> PROBLEM TO WORK ON:
Using the data that follows, give the number of lines in which the word "none" occurs. Write only the number.

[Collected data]
[Start of Attachment]

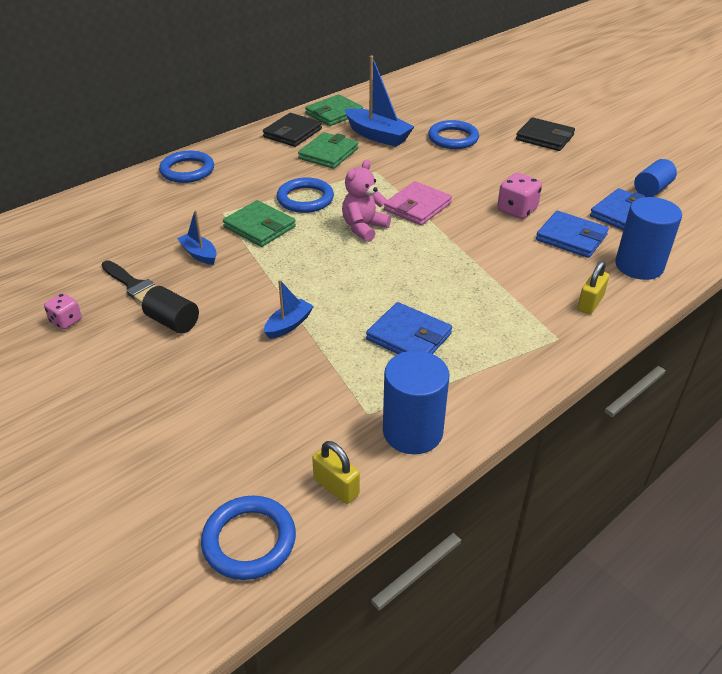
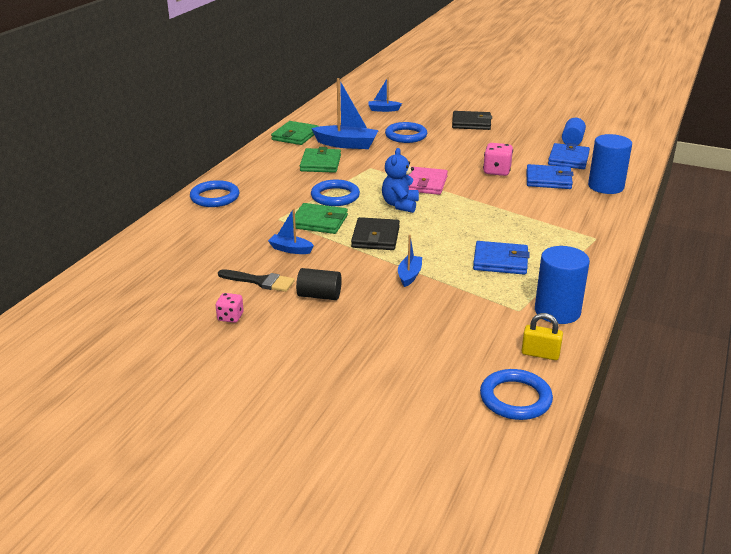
camera: 25 degrees left, 10 degrees down
(292, 133) = (275, 155): black wallet -> black wallet (375, 237)
(364, 228) = (400, 205): pink teddy bear -> blue teddy bear
(458, 100) = (383, 110): none -> blue boat
(590, 303) = (596, 214): yellow padlock -> none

[End of Attachment]

> REPLY TO THE TASK:
2